_Given data_
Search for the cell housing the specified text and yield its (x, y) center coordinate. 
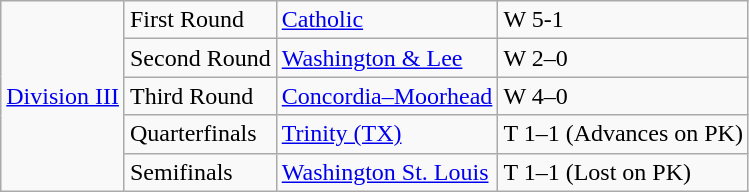
Third Round (200, 96)
W 5-1 (624, 20)
Concordia–Moorhead (387, 96)
Quarterfinals (200, 134)
T 1–1 (Advances on PK) (624, 134)
First Round (200, 20)
Trinity (TX) (387, 134)
Washington St. Louis (387, 172)
Division III (63, 96)
T 1–1 (Lost on PK) (624, 172)
W 4–0 (624, 96)
Washington & Lee (387, 58)
Semifinals (200, 172)
Catholic (387, 20)
W 2–0 (624, 58)
Second Round (200, 58)
Scan for the cell matching the given text and deliver its [x, y] coordinate at center. 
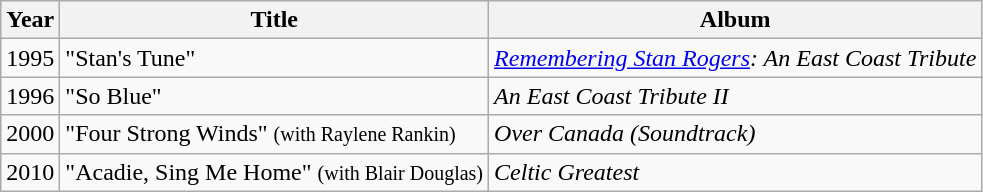
Over Canada (Soundtrack) [736, 134]
"Four Strong Winds" (with Raylene Rankin) [274, 134]
2000 [30, 134]
"Stan's Tune" [274, 58]
Celtic Greatest [736, 172]
Album [736, 20]
1995 [30, 58]
An East Coast Tribute II [736, 96]
Remembering Stan Rogers: An East Coast Tribute [736, 58]
Title [274, 20]
1996 [30, 96]
"Acadie, Sing Me Home" (with Blair Douglas) [274, 172]
"So Blue" [274, 96]
Year [30, 20]
2010 [30, 172]
Determine the (x, y) coordinate at the center of the cell enclosing the given text.  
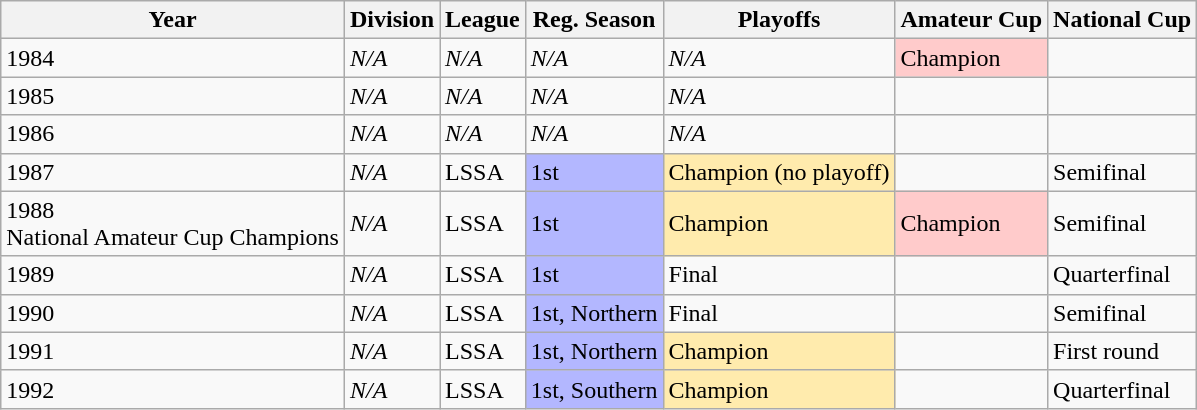
Division (392, 20)
Amateur Cup (972, 20)
Champion (no playoff) (779, 172)
1992 (173, 389)
National Cup (1122, 20)
Playoffs (779, 20)
1984 (173, 58)
1989 (173, 275)
Year (173, 20)
First round (1122, 351)
1987 (173, 172)
1985 (173, 96)
1988National Amateur Cup Champions (173, 224)
1990 (173, 313)
1986 (173, 134)
1st, Southern (594, 389)
Reg. Season (594, 20)
1991 (173, 351)
League (483, 20)
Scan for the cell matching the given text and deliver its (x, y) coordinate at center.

_Written instruction_
List every row above that contains the string "deliver". Uppercase and lowercase letters are distinct.

_Task answer_
Scan for the cell matching the given text and deliver its [x, y] coordinate at center. 
Scan for the cell matching the given text and deliver its (x, y) coordinate at center.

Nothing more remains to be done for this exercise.